### [WORK ITEM]
From the entries below, reproduce exactly the line containing "U5: NAND CD4011", the line containing "R1: none -> 10 (-5V, AMP)", and every line in between, with nothing added.

*** Opening INFORMATION GIVEN ***

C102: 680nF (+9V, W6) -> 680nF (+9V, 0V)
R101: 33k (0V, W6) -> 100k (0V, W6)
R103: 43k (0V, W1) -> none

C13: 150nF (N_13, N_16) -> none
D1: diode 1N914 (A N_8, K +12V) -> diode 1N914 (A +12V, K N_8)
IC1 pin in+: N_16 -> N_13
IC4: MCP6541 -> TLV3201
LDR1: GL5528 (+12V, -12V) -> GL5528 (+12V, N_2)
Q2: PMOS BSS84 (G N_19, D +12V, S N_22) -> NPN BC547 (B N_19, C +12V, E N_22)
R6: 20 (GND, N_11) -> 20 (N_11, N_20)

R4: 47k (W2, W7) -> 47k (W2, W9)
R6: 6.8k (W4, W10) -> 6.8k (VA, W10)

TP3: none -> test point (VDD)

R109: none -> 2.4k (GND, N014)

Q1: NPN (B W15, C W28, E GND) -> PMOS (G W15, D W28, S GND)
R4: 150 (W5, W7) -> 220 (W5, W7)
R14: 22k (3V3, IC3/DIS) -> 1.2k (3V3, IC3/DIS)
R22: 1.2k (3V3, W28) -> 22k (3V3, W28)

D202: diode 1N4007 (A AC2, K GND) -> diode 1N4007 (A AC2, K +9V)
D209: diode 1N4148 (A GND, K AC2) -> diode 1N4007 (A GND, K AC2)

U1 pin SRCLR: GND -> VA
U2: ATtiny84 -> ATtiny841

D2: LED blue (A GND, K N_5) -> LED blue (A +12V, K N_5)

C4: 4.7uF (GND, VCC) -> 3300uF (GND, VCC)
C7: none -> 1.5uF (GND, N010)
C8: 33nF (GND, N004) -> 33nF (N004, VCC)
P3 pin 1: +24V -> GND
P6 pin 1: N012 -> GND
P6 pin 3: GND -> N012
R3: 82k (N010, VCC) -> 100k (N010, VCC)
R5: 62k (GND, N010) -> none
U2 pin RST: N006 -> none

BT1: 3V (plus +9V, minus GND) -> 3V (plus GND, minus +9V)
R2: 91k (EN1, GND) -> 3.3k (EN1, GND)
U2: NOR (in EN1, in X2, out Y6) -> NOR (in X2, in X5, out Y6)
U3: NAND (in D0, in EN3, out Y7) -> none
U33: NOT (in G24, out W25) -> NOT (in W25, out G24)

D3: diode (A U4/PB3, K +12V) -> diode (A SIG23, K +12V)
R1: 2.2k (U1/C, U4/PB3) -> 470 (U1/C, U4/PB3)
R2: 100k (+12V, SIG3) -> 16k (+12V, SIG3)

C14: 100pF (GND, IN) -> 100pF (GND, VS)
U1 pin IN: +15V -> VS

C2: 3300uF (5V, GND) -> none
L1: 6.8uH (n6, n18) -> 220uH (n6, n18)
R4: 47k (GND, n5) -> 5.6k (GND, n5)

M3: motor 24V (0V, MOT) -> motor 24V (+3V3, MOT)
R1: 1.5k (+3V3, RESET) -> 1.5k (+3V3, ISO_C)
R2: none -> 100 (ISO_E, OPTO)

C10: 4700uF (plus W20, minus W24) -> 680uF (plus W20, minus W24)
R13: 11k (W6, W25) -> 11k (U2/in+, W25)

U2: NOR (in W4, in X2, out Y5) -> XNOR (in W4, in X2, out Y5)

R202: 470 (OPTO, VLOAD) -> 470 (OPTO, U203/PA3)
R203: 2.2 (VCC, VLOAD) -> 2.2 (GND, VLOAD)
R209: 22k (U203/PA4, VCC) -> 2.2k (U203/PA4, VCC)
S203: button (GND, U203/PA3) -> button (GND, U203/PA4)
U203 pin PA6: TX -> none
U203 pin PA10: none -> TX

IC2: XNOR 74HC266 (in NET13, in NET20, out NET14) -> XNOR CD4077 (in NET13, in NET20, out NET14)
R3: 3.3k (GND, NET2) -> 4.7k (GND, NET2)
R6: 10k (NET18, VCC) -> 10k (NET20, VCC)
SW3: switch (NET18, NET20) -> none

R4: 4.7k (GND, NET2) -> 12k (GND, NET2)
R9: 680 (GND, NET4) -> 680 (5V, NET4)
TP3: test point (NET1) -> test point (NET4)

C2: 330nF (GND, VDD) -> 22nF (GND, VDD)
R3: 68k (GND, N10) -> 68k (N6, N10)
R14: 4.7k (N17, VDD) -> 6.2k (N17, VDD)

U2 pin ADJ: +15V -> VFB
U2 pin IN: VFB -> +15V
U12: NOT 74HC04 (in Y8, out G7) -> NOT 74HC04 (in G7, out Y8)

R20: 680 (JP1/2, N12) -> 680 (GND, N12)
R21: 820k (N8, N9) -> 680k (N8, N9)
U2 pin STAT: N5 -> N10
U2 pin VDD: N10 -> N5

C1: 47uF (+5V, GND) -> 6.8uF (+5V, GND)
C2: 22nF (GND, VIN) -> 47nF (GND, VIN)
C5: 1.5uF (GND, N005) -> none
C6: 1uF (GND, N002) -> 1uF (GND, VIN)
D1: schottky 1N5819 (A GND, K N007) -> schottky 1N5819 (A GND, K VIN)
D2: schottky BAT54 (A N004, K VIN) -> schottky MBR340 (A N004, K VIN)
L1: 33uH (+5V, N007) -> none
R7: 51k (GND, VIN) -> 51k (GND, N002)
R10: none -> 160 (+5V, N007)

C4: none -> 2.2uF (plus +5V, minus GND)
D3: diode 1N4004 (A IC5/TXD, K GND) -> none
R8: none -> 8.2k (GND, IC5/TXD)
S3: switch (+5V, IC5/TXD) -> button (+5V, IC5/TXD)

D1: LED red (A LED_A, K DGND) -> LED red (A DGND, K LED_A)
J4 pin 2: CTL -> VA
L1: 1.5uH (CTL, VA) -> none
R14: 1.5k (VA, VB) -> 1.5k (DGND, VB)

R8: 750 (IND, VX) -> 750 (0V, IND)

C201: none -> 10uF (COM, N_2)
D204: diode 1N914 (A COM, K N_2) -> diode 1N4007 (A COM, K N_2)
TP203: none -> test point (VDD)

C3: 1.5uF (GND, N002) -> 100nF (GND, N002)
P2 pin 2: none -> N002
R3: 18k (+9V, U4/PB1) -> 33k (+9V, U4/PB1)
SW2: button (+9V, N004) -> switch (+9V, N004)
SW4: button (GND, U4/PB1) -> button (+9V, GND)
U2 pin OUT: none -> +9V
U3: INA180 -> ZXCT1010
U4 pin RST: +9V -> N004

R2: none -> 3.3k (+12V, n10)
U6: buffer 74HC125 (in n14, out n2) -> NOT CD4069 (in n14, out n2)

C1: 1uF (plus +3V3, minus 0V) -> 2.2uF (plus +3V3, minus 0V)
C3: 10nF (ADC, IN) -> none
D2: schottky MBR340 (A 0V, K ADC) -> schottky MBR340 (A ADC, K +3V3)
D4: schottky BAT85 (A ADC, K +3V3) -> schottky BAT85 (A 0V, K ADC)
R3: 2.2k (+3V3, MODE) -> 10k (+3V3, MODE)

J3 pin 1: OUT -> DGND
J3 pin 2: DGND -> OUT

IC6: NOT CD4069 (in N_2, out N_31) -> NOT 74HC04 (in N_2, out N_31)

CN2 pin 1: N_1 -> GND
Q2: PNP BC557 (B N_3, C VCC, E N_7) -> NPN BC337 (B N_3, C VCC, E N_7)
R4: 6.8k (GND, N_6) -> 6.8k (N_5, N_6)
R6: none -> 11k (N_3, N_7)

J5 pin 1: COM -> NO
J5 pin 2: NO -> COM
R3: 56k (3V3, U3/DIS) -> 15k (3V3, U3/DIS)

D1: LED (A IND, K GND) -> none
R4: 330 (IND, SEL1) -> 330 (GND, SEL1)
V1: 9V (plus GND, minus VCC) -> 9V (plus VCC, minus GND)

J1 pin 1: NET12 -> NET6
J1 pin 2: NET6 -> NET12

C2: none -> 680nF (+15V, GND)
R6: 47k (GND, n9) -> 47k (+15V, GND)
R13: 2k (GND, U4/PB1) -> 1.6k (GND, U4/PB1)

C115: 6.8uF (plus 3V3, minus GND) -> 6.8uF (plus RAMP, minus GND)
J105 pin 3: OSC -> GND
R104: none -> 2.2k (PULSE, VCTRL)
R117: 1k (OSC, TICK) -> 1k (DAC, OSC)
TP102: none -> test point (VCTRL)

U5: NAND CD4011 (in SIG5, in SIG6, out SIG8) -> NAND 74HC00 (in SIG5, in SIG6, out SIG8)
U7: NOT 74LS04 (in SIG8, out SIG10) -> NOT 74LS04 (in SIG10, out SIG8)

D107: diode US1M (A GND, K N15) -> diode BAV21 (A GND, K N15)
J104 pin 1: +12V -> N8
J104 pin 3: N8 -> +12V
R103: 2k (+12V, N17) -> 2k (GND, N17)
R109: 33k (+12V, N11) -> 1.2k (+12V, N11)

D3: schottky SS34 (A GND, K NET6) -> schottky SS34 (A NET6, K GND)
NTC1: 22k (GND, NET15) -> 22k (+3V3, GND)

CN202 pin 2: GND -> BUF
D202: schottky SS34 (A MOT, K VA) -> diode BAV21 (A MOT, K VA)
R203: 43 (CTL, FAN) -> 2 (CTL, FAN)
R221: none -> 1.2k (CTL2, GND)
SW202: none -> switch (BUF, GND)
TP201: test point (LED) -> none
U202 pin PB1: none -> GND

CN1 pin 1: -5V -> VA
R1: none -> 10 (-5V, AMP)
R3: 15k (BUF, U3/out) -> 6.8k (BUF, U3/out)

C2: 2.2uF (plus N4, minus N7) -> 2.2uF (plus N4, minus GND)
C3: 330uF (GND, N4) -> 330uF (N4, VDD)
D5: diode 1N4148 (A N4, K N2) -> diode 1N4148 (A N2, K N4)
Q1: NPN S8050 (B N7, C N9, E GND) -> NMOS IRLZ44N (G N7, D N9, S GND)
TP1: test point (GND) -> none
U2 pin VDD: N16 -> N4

*** Closing INFORMATION GIVEN ***

### [ANSWER FOR THE TASK]
U5: NAND CD4011 (in SIG5, in SIG6, out SIG8) -> NAND 74HC00 (in SIG5, in SIG6, out SIG8)
U7: NOT 74LS04 (in SIG8, out SIG10) -> NOT 74LS04 (in SIG10, out SIG8)

D107: diode US1M (A GND, K N15) -> diode BAV21 (A GND, K N15)
J104 pin 1: +12V -> N8
J104 pin 3: N8 -> +12V
R103: 2k (+12V, N17) -> 2k (GND, N17)
R109: 33k (+12V, N11) -> 1.2k (+12V, N11)

D3: schottky SS34 (A GND, K NET6) -> schottky SS34 (A NET6, K GND)
NTC1: 22k (GND, NET15) -> 22k (+3V3, GND)

CN202 pin 2: GND -> BUF
D202: schottky SS34 (A MOT, K VA) -> diode BAV21 (A MOT, K VA)
R203: 43 (CTL, FAN) -> 2 (CTL, FAN)
R221: none -> 1.2k (CTL2, GND)
SW202: none -> switch (BUF, GND)
TP201: test point (LED) -> none
U202 pin PB1: none -> GND

CN1 pin 1: -5V -> VA
R1: none -> 10 (-5V, AMP)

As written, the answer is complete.